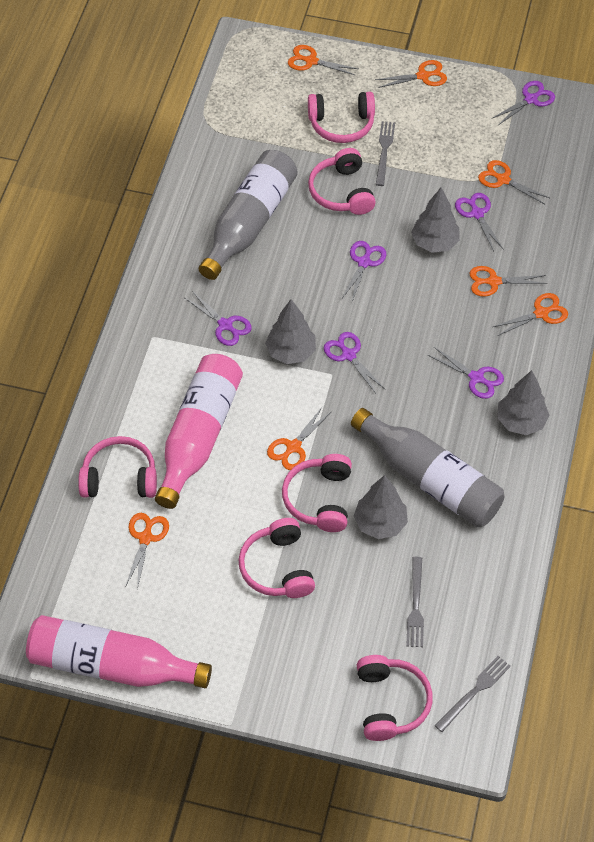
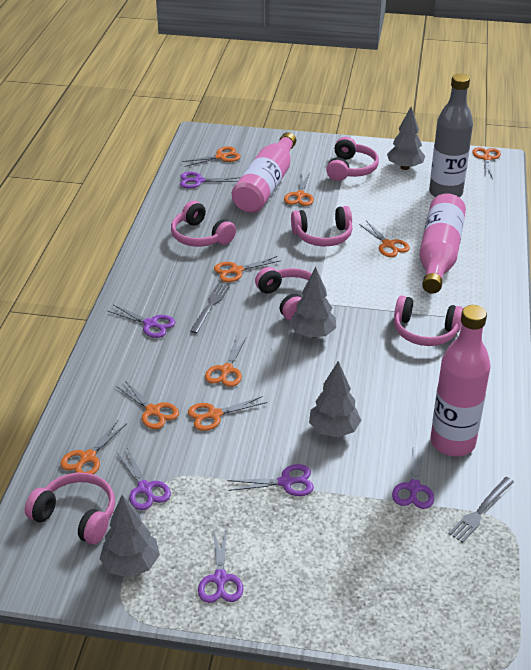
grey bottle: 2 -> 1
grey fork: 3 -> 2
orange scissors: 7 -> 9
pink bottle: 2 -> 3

* * *

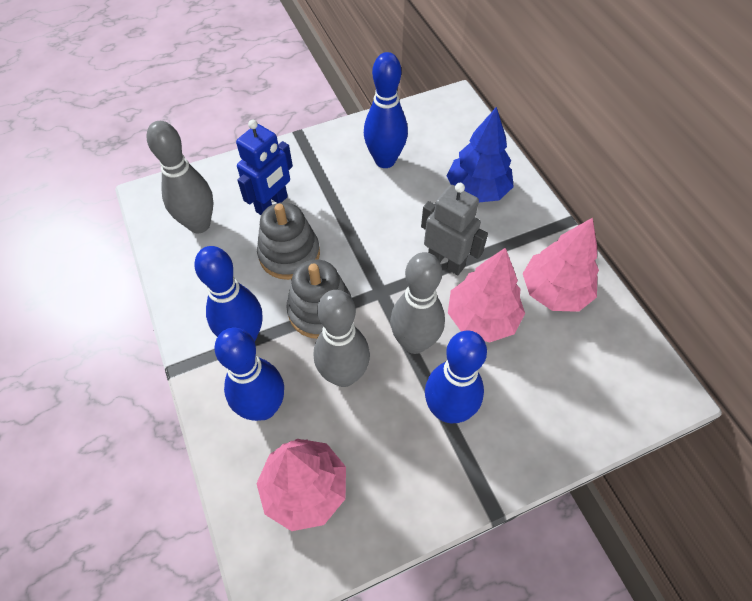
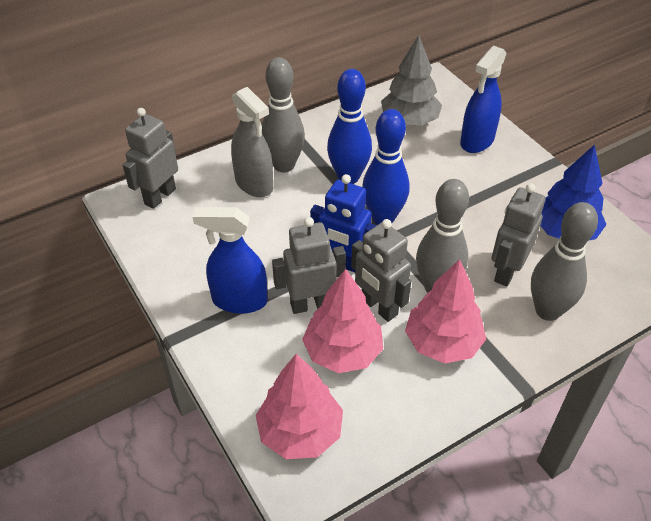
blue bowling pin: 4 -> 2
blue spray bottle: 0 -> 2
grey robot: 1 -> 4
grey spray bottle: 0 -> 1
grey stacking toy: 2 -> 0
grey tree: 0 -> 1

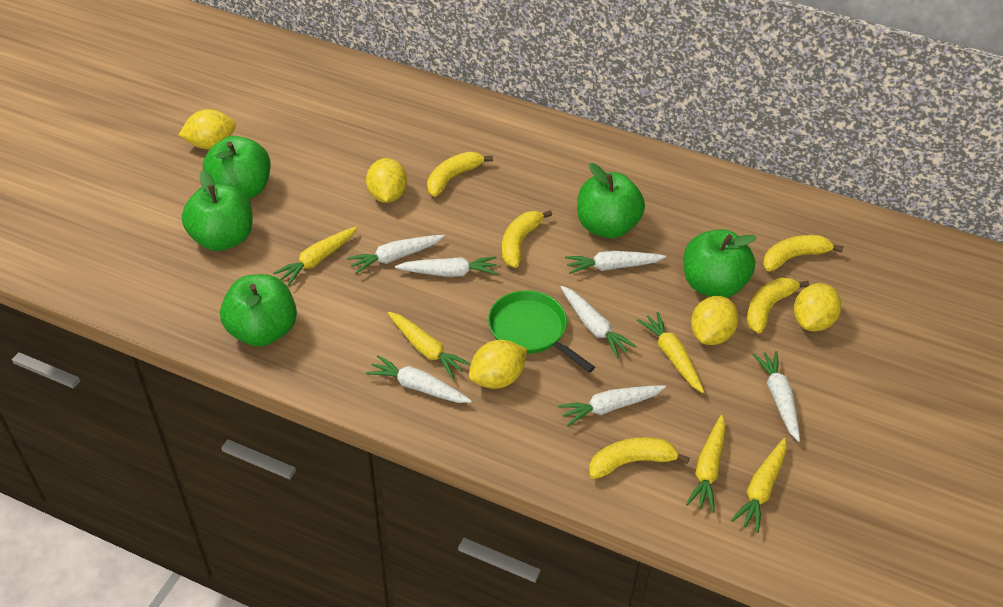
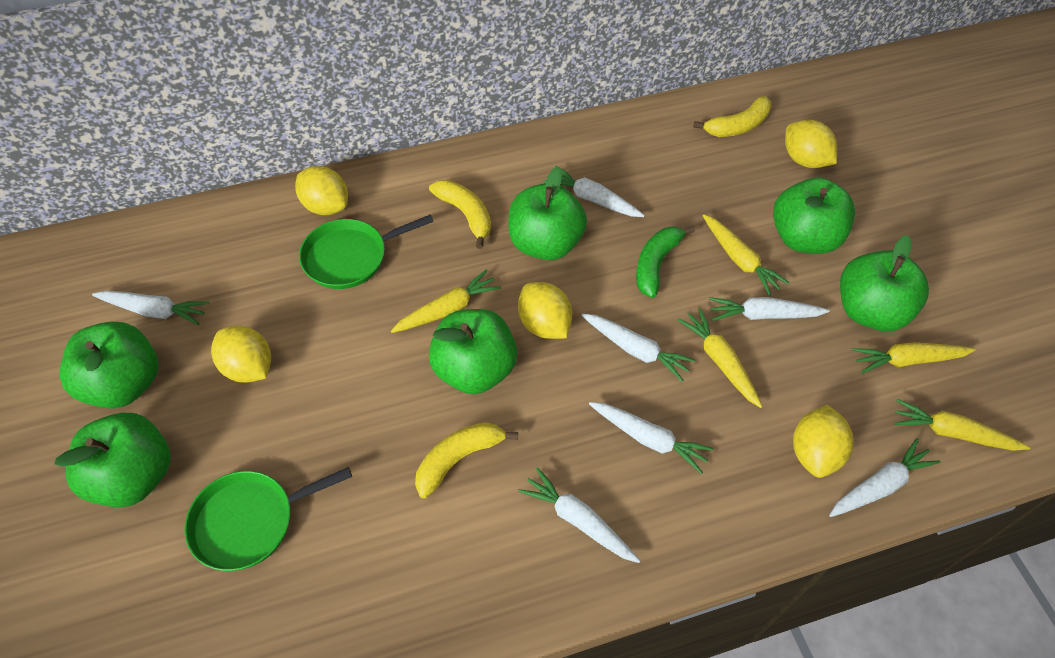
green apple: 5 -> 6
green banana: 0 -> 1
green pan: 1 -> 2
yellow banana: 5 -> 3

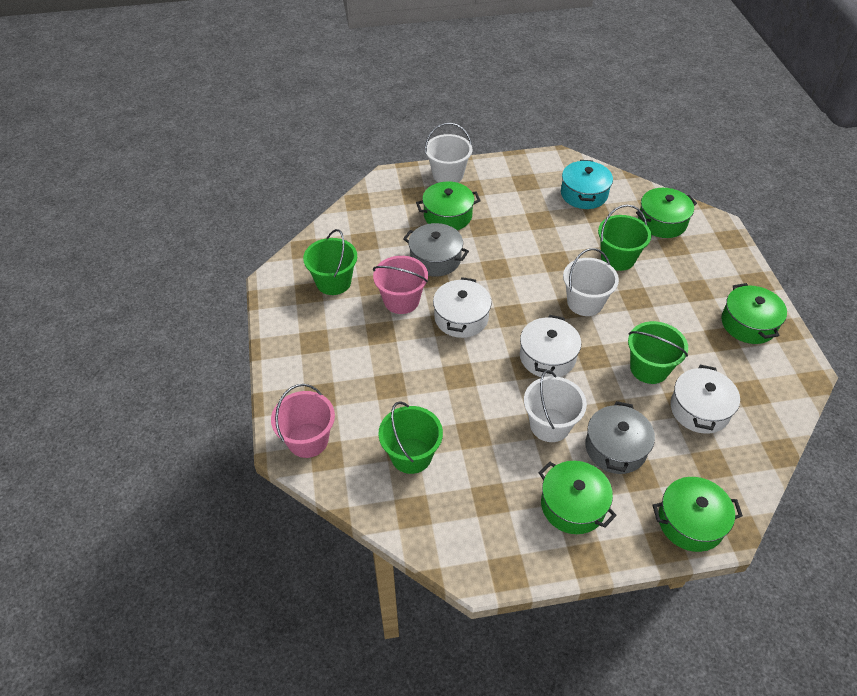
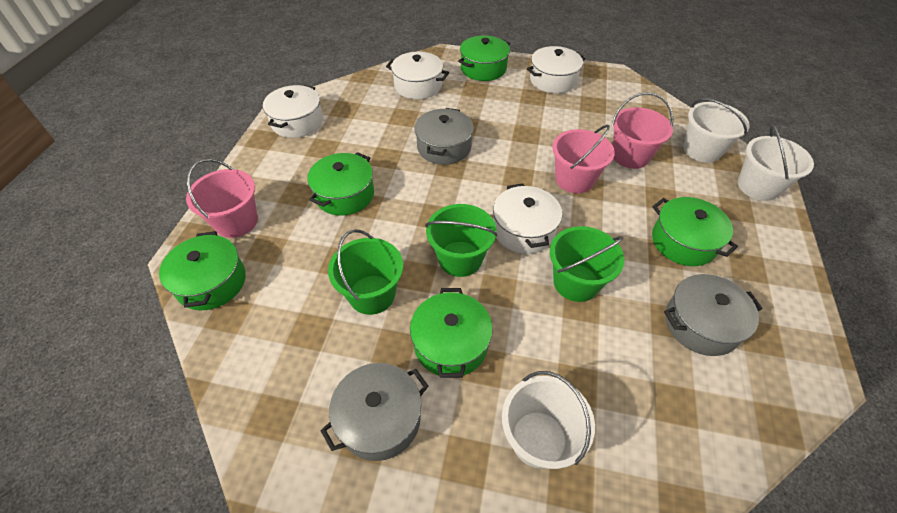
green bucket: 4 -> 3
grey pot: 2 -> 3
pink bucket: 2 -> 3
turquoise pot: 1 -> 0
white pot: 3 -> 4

* * *

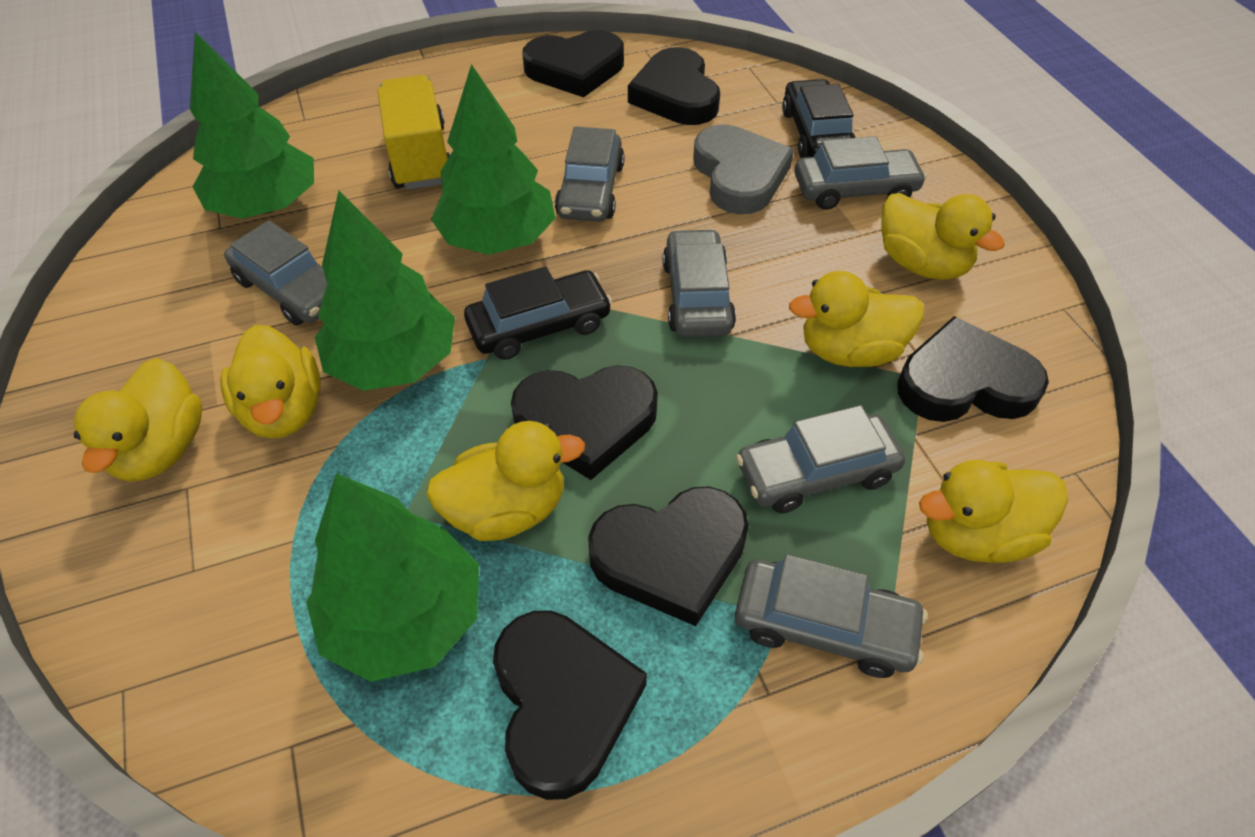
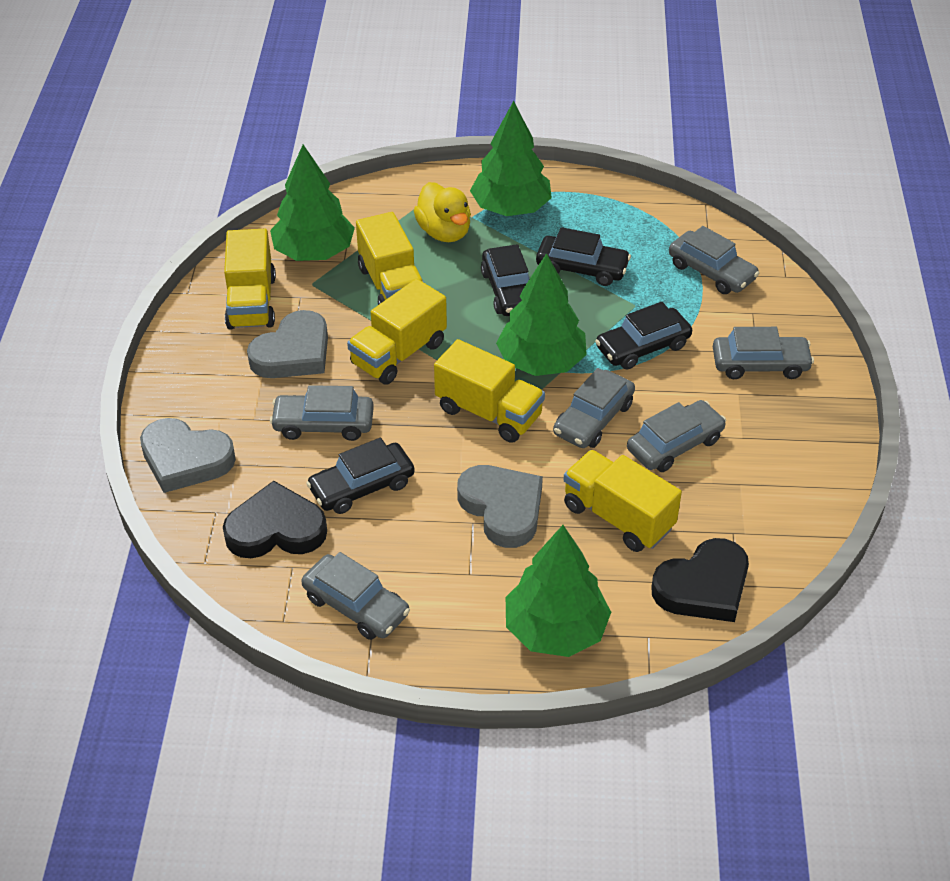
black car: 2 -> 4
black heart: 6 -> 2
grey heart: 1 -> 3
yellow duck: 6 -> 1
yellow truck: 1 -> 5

**What you will do**
Lines that include the word "yellow" are to be extracted from the data above.

**Exercise answer**
yellow banana: 5 -> 3
yellow duck: 6 -> 1
yellow truck: 1 -> 5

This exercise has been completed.